▶ _WHAT IS NEEDED_:
An exact reproduction of the records is required, with all pictures omitted.

Data entries:
::::::

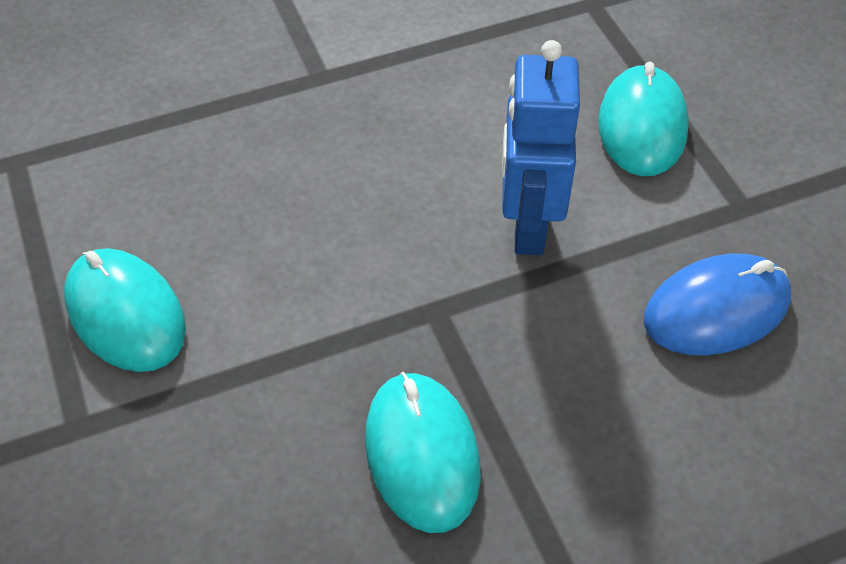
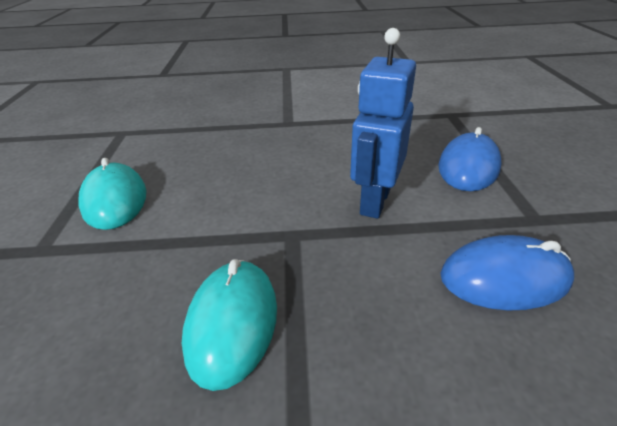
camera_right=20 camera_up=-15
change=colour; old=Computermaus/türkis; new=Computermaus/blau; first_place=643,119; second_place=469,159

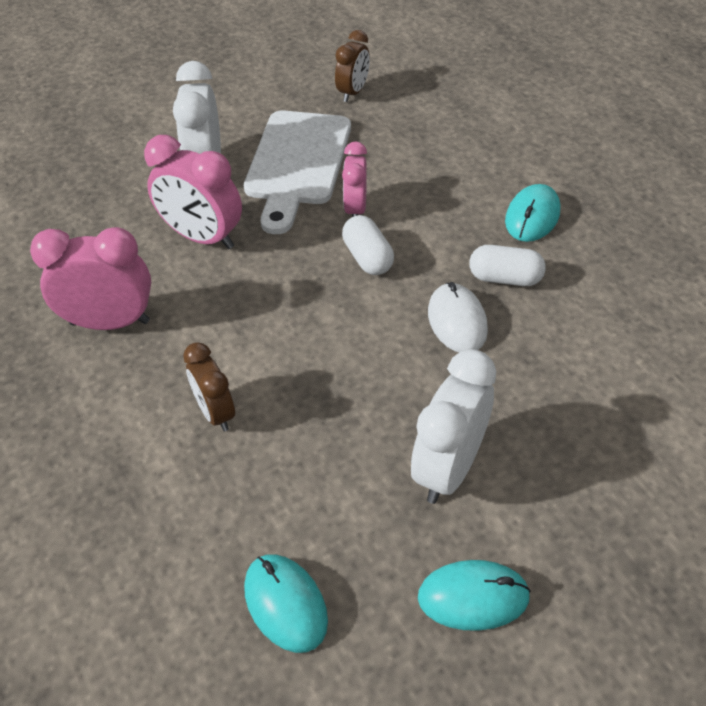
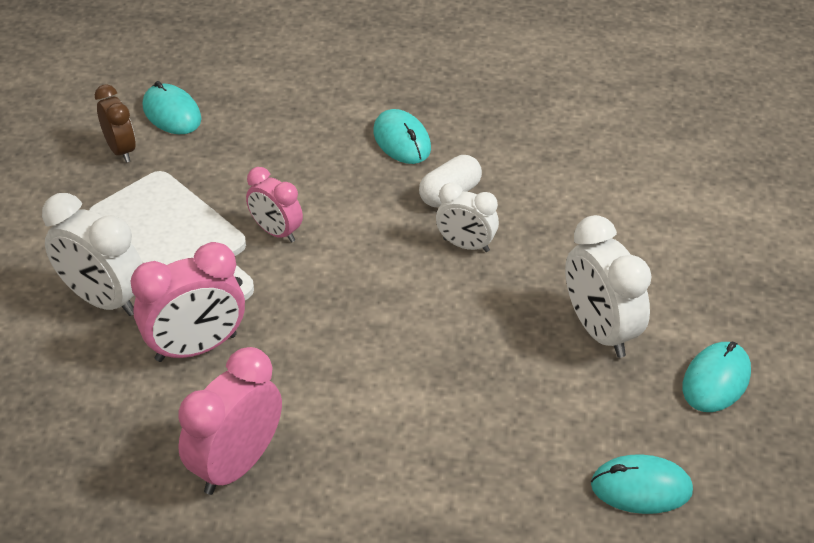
camera_right=-55 camera_up=-5
change=missing; old=Wecker/braun; first_place=209,386
change=missing; old=Kapsel/weiß; first_place=368,245
change=appeared; new=Computermaus/türkis; second_place=172,107
change=exchanged; old=Computermaus/weiß; new=Wecker/weiß; first_place=458,317; second_place=467,217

::::::

▶ _EXERCISE SOLUTION_:
camera_right=20 camera_up=-15
change=colour; old=Computermaus/türkis; new=Computermaus/blau; first_place=643,119; second_place=469,159

camera_right=-55 camera_up=-5
change=missing; old=Wecker/braun; first_place=209,386
change=missing; old=Kapsel/weiß; first_place=368,245
change=appeared; new=Computermaus/türkis; second_place=172,107
change=exchanged; old=Computermaus/weiß; new=Wecker/weiß; first_place=458,317; second_place=467,217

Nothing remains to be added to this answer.